**** DATA

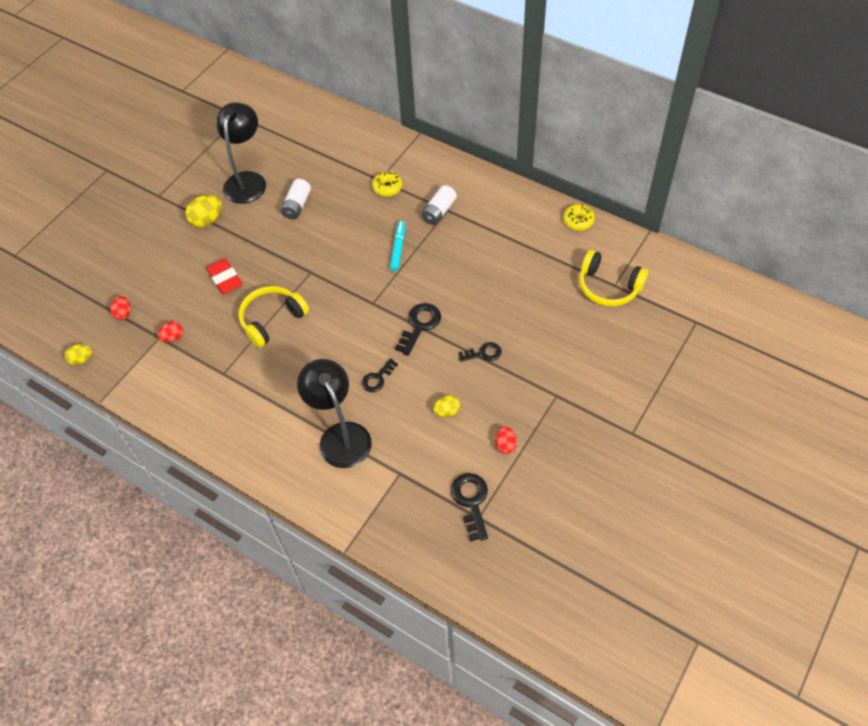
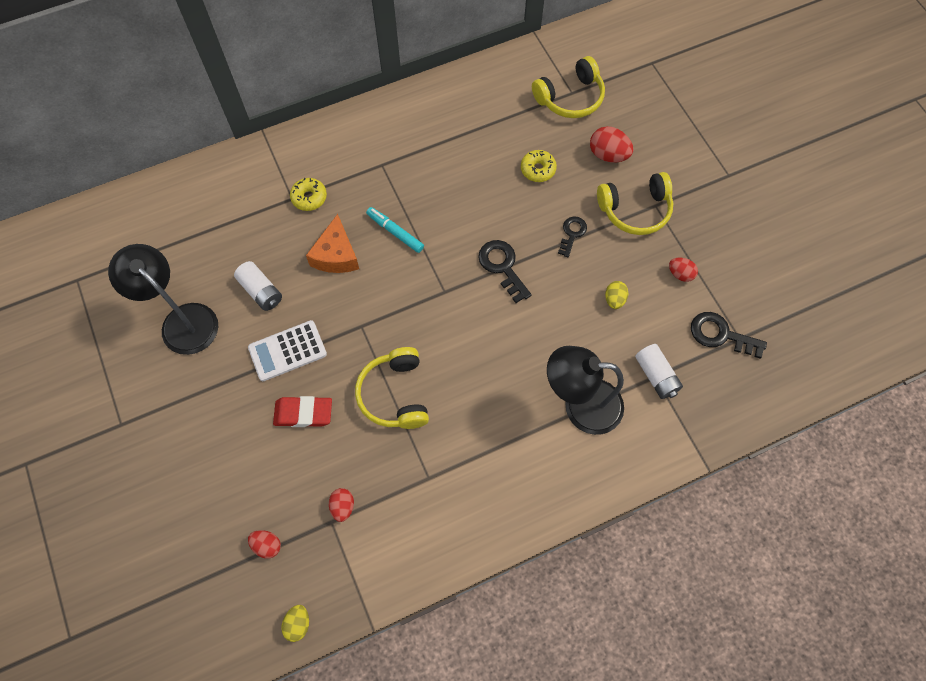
camera: 60 degrees left, 10 degrees up
(207, 220) = (204, 390): yellow egg -> none
(264, 244) = (287, 351): none -> white calculator
(354, 227) = (336, 255): none -> orange cheese
(377, 378) = (537, 337): black key -> none
(439, 211) = (378, 172): white battery -> white battery (656, 376)
(540, 384) = (635, 210): none -> yellow headphones
(576, 339) = (608, 155): none -> red egg
(578, 221) = (481, 74): yellow donut -> yellow donut (538, 169)

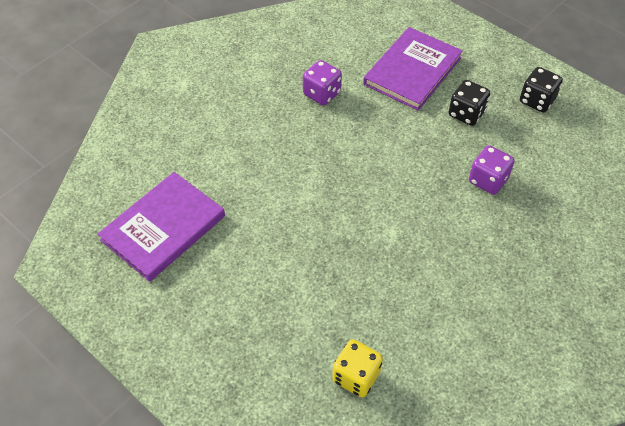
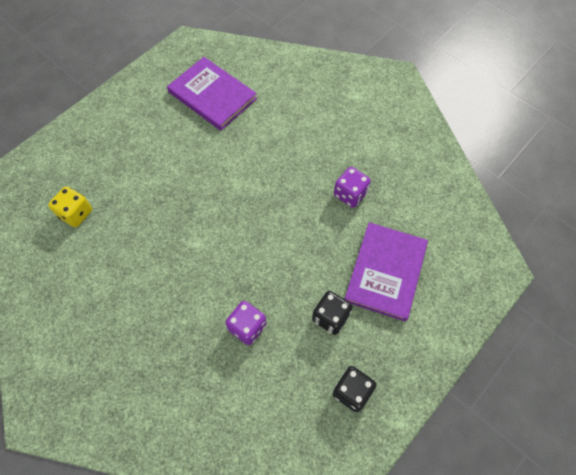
camera: 90 degrees right, 10 degrees up
(412, 71) = (385, 272): purple book -> purple book turned 75 degrees clockwise

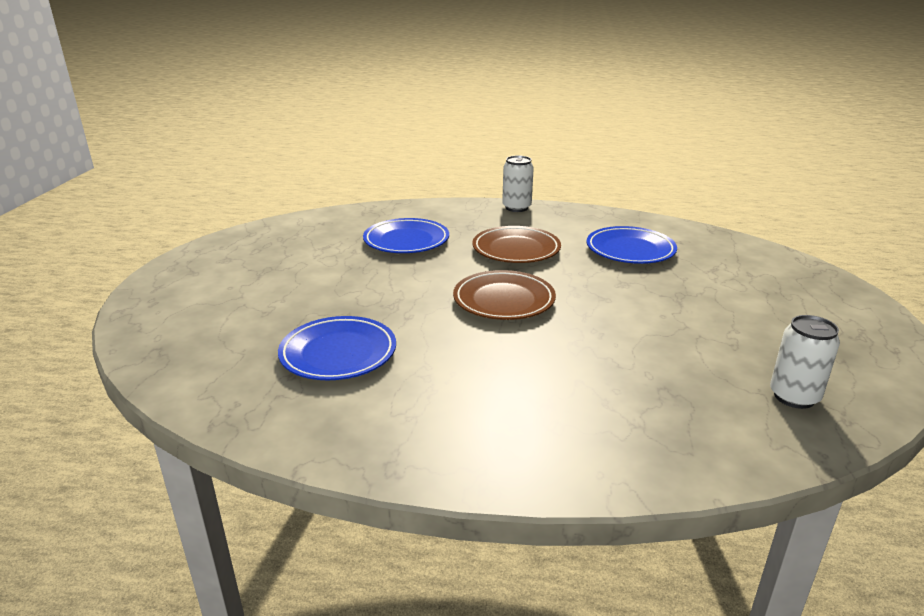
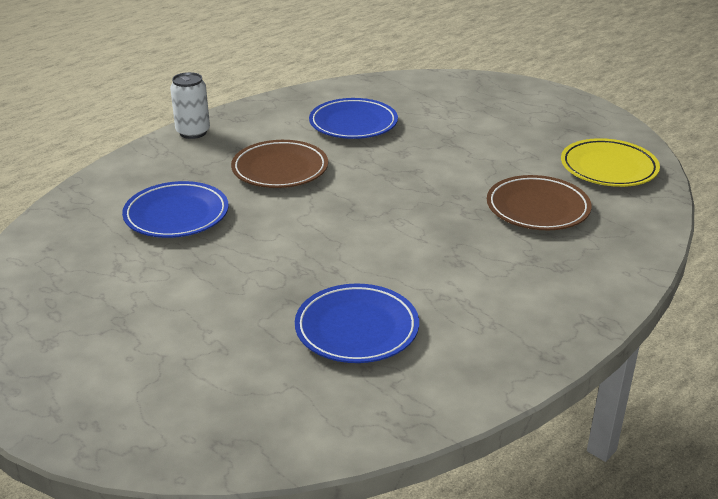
camera: 55 degrees left, 5 degrees up
(504, 300) = (364, 213): brown plate -> brown plate (537, 208)
(794, 396) = (608, 168): white can -> yellow plate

********

== TASK ==
Going through the entries above, report how many lines include the string "left". The number alone is the answer.

== SOLUTION ==
2